> _Instructions for the task_
Say how many lines below contain the word "brick". The number is the entire reply.

> _Material provided_

▬▬▬▬▬▬▬▬▬▬

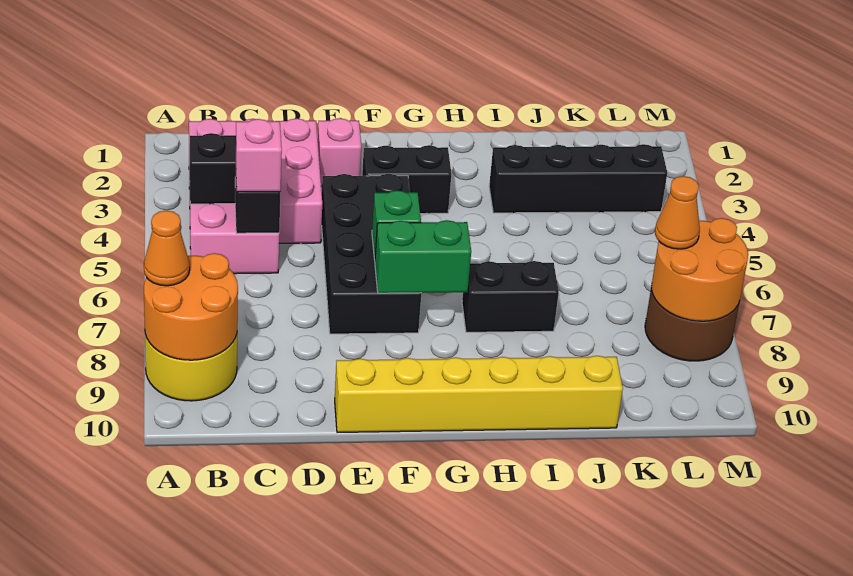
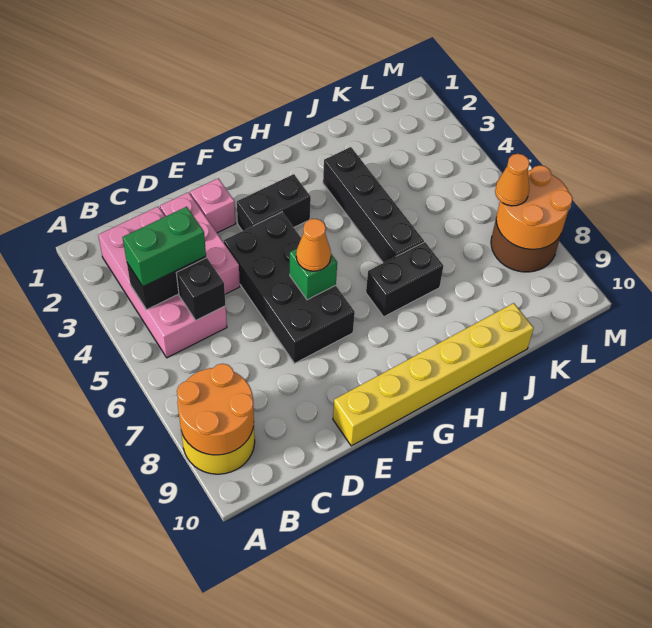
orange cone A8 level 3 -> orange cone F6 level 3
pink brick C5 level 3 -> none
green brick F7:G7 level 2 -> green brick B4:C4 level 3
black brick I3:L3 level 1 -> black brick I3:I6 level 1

▬▬▬▬▬▬▬▬▬▬

> _Answer box_
3